Data extracted from a collection:
= Beginning of Section =

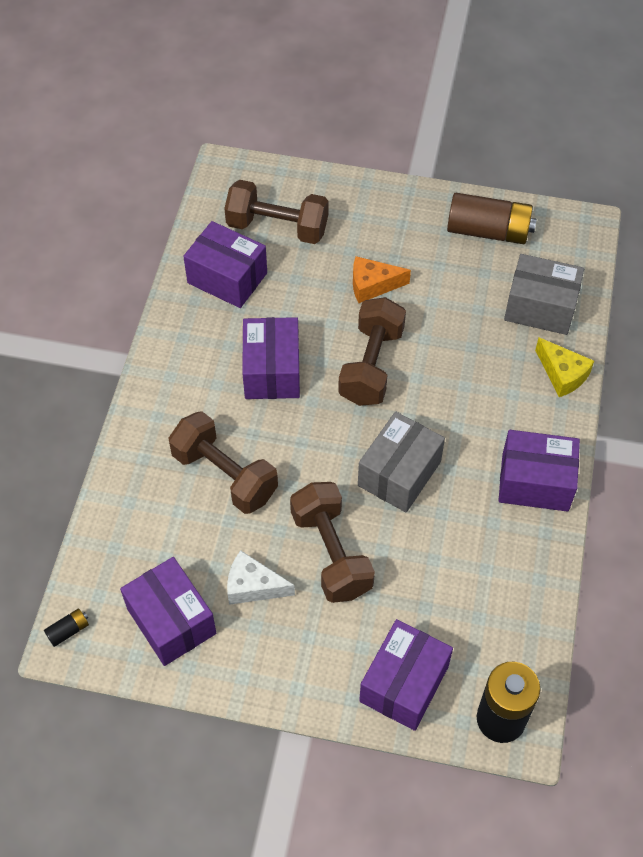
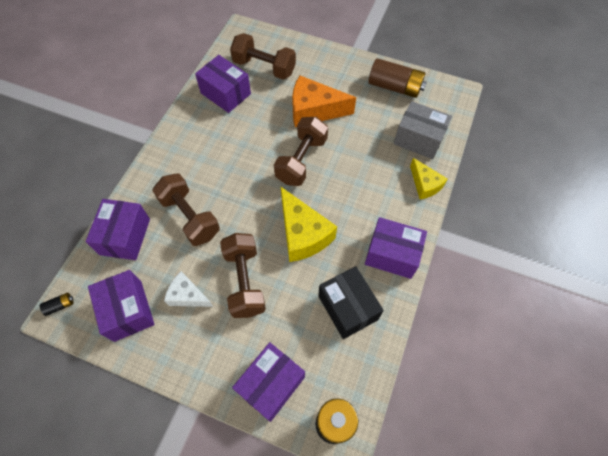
camera: 10 degrees right, 5 degrees up
purple box [242,317,300,399] -> purple box moved to [86,199,150,260]
orange cheese [353,256,411,303] -> orange cheese [292,75,356,127], size x1.68
grey box [358,412,445,512] -> yellow cheese [281,187,337,262]
none -> black box [318,266,384,339]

= End of Section =

* Assignment:
Beginning at the line containing "grey box [358,412,445,512]", repeat each line exactly through the last line of the entries, and include no other lines.

* Exercise result:
grey box [358,412,445,512] -> yellow cheese [281,187,337,262]
none -> black box [318,266,384,339]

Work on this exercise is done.